> Goal:
Reproduce the lines below, starting with the line that contains "refund [493, 114]" and continuing through the final line, both included. Omit the pictures.

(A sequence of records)

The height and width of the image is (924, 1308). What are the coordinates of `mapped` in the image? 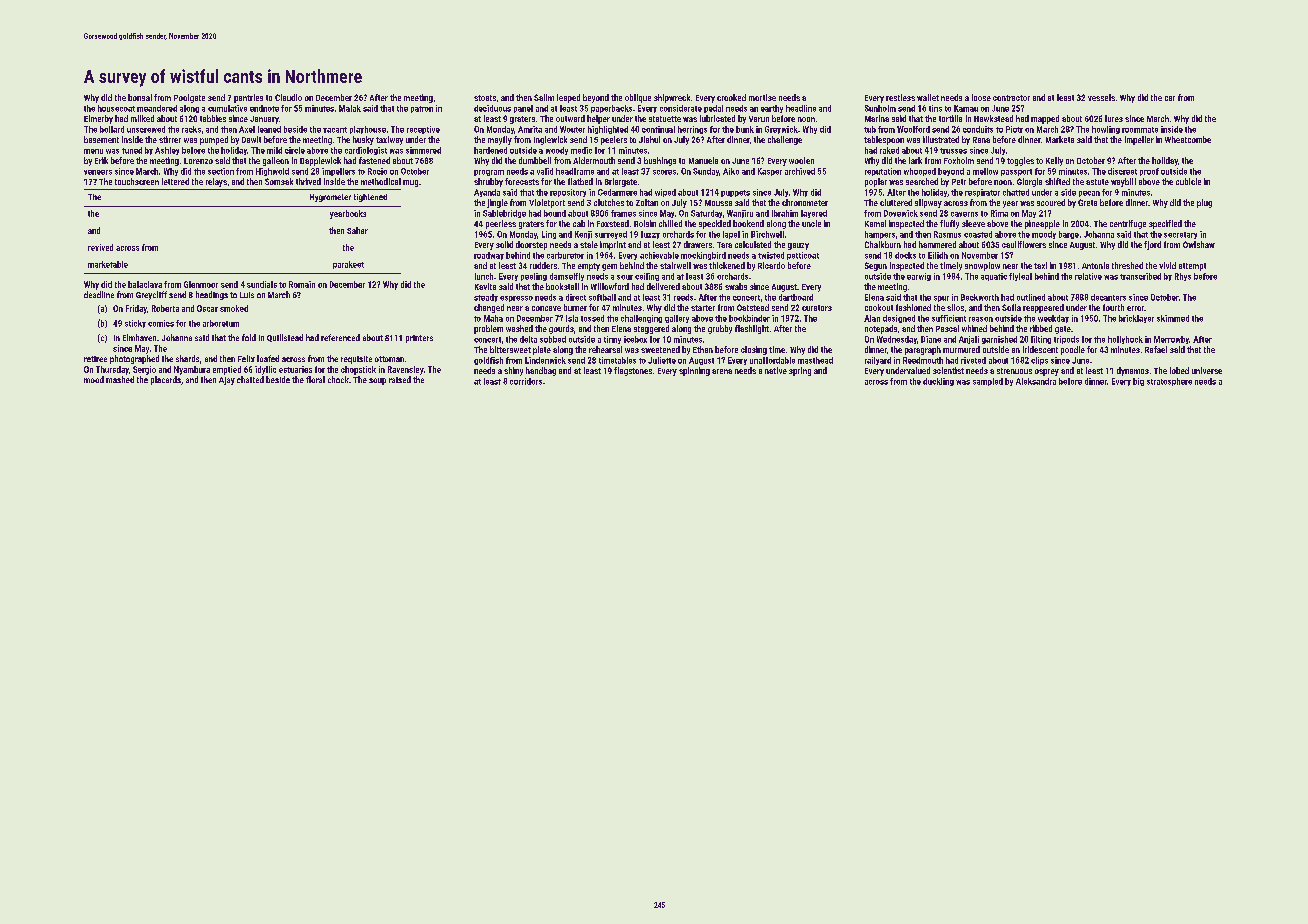 It's located at (1045, 119).
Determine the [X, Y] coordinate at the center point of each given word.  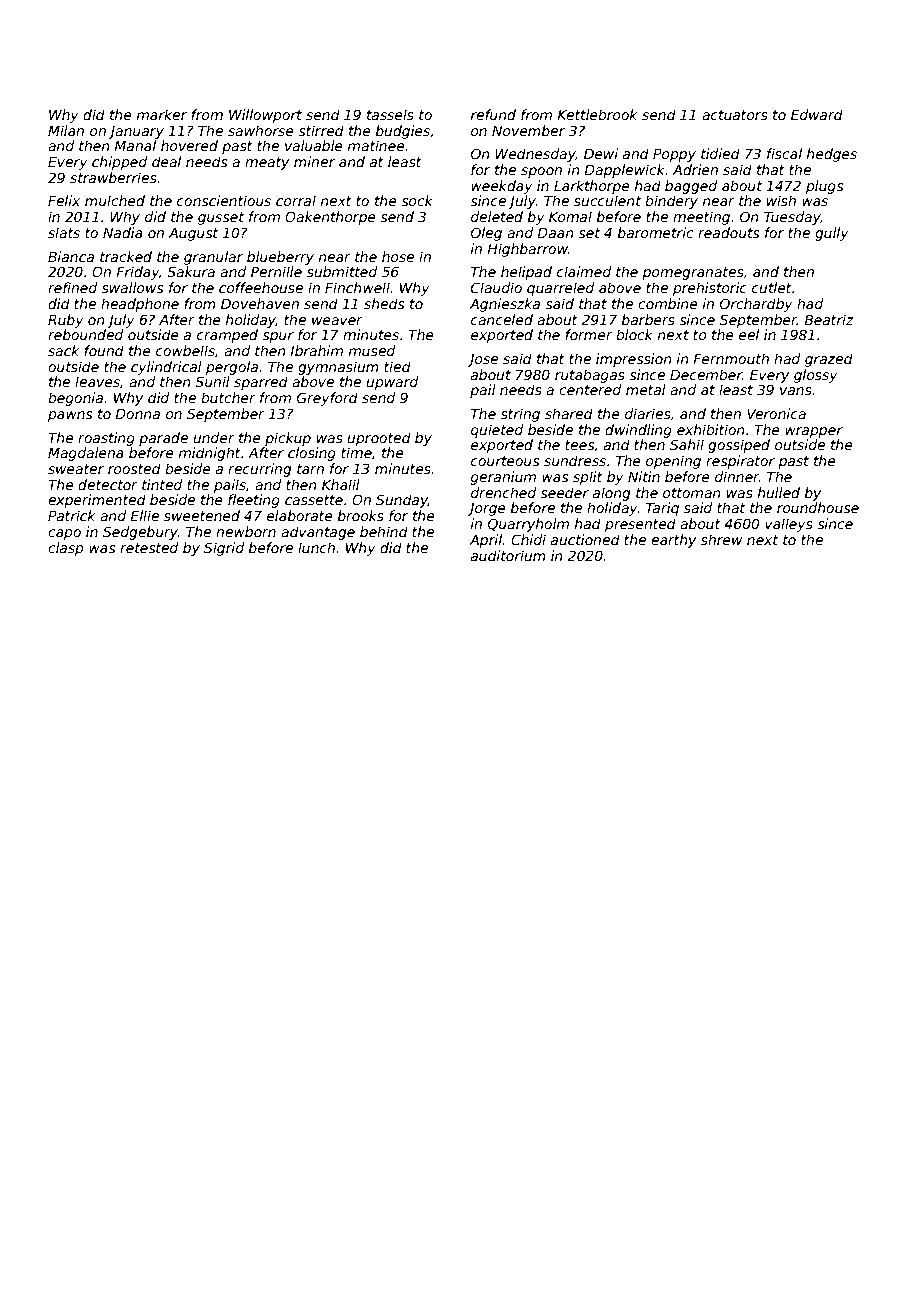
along [611, 494]
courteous [505, 461]
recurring [259, 470]
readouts [728, 232]
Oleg [486, 234]
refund [493, 114]
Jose [483, 360]
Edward [817, 114]
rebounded [85, 334]
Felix [64, 200]
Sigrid [224, 549]
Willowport [265, 116]
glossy [816, 376]
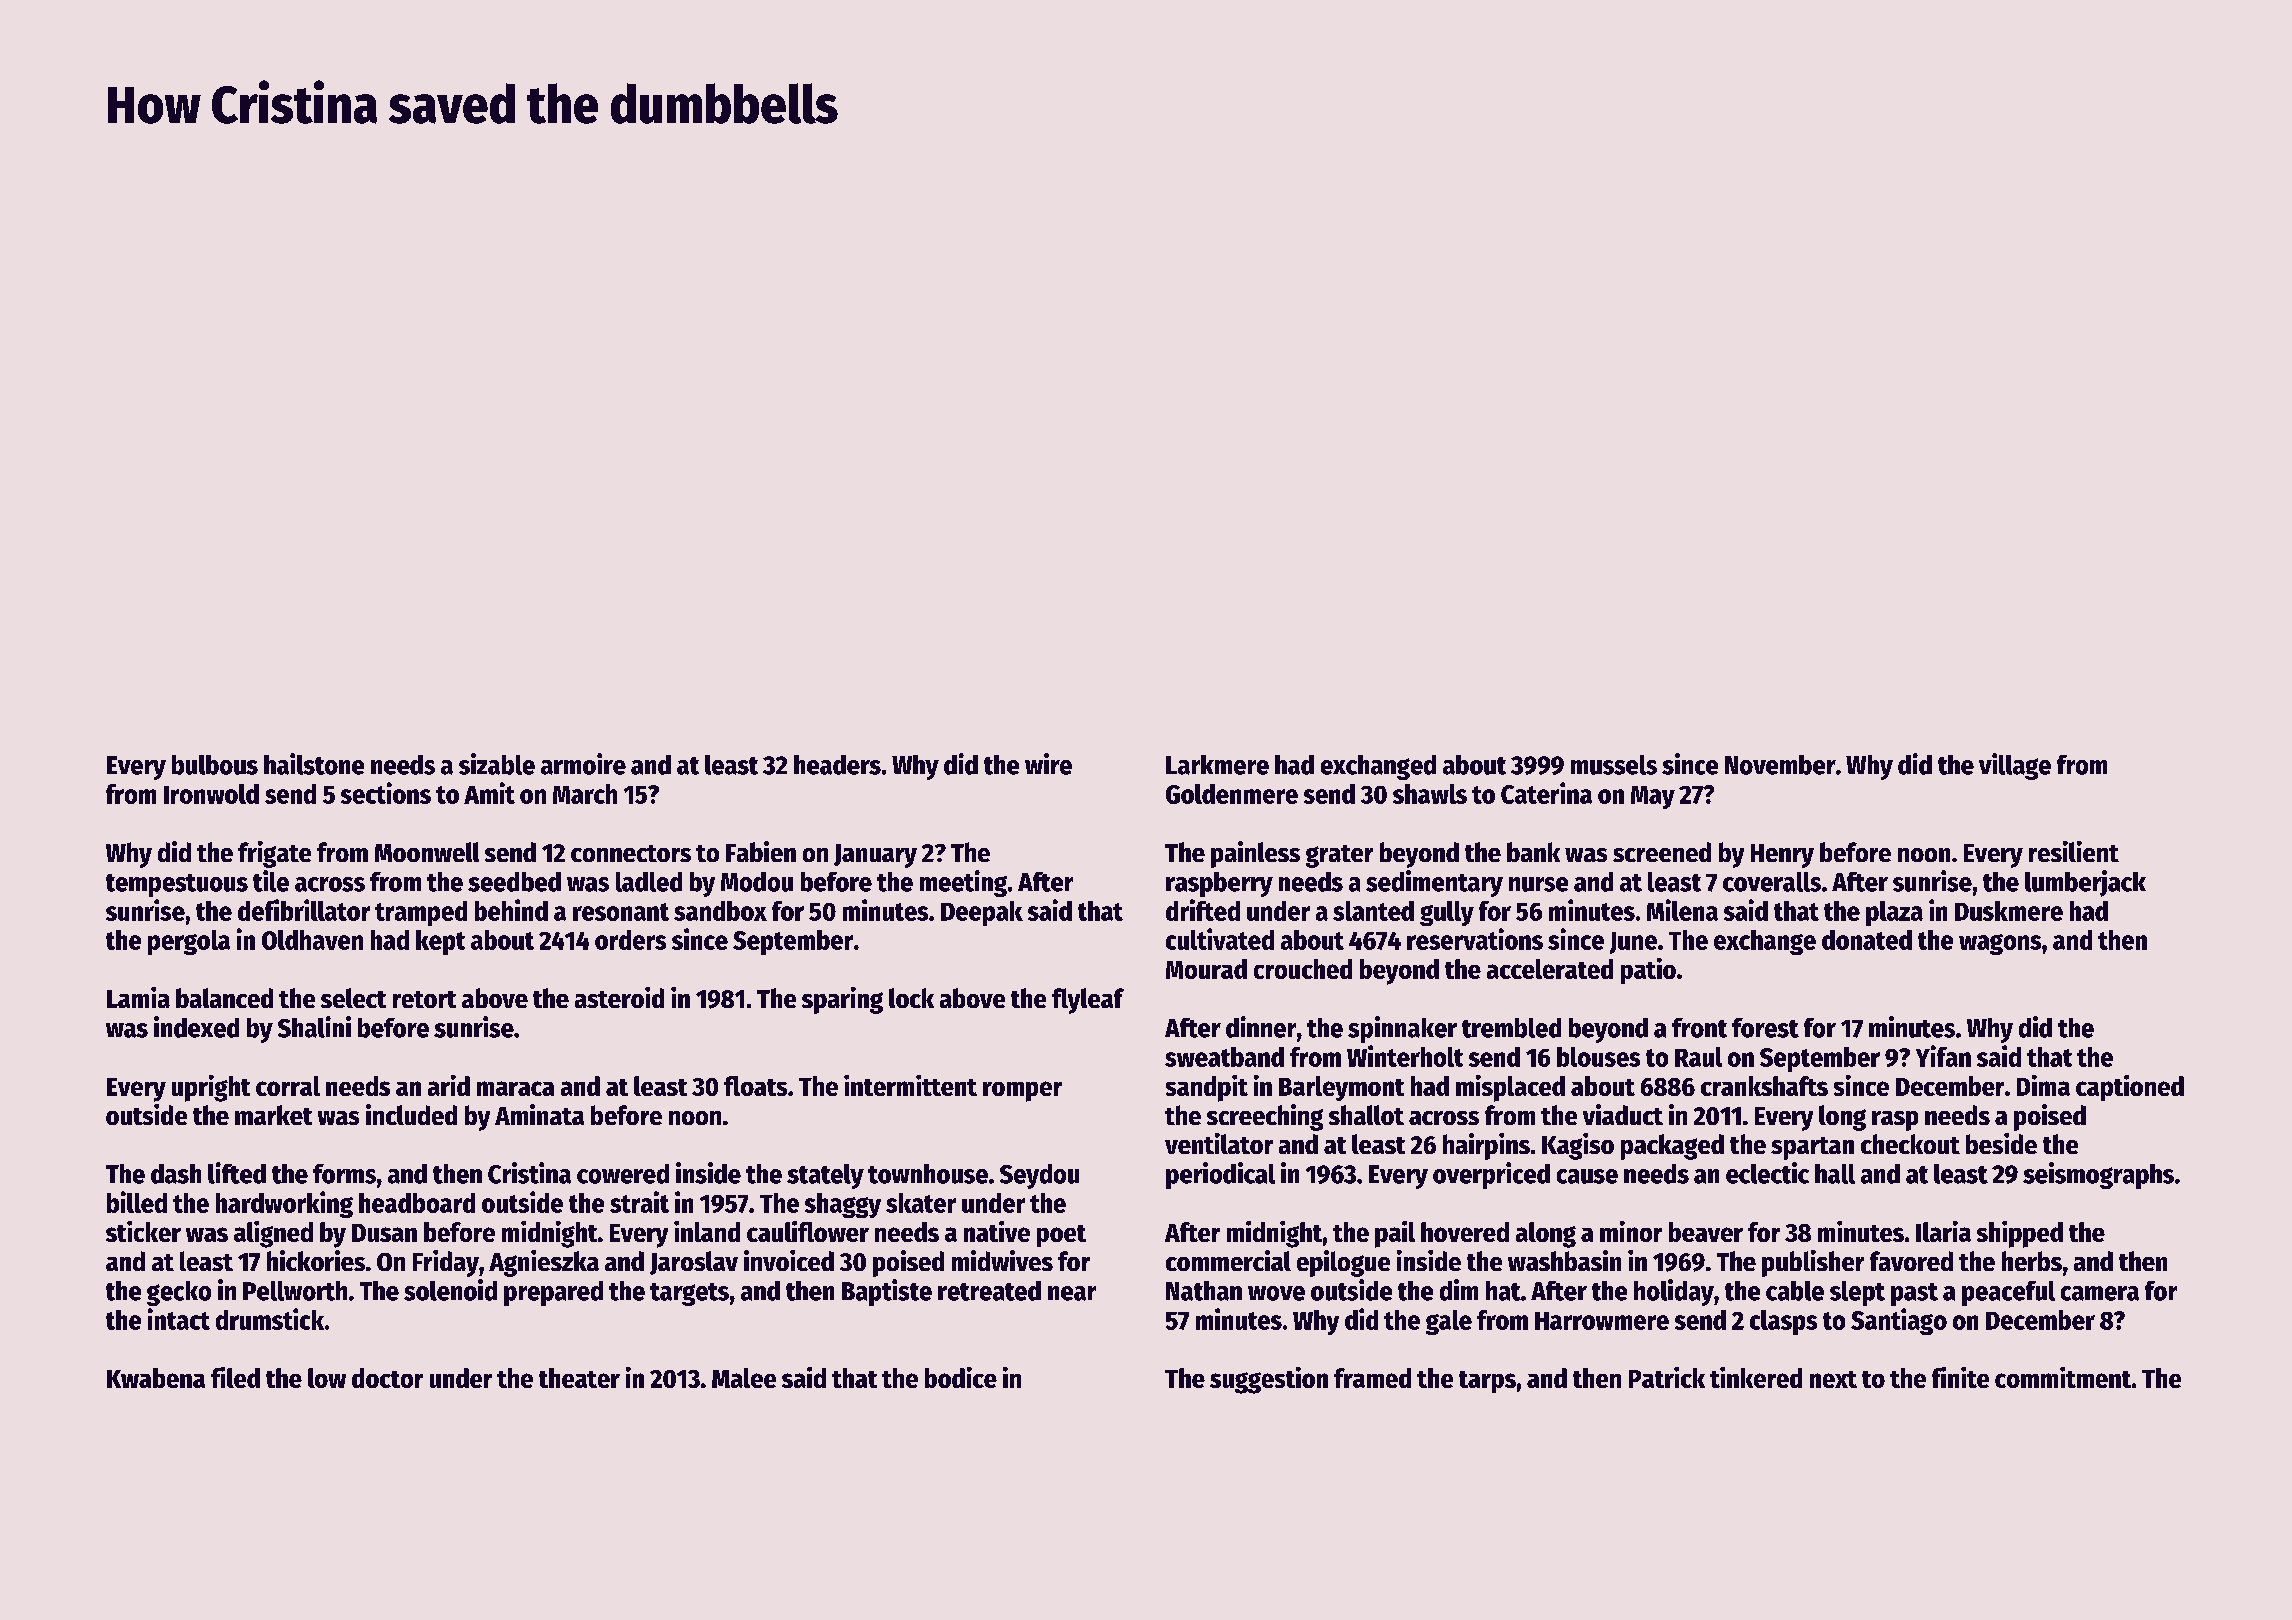 The width and height of the screenshot is (2292, 1620). What do you see at coordinates (1943, 1056) in the screenshot?
I see `Yifan` at bounding box center [1943, 1056].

> Problem solution:
refund [493, 114]
Jose [483, 360]
Edward [817, 114]
rebounded [85, 334]
Felix [64, 200]
Sigrid [224, 549]
Willowport [265, 116]
glossy [816, 376]
 The width and height of the screenshot is (2292, 1620). What do you see at coordinates (1943, 1056) in the screenshot?
I see `Yifan` at bounding box center [1943, 1056].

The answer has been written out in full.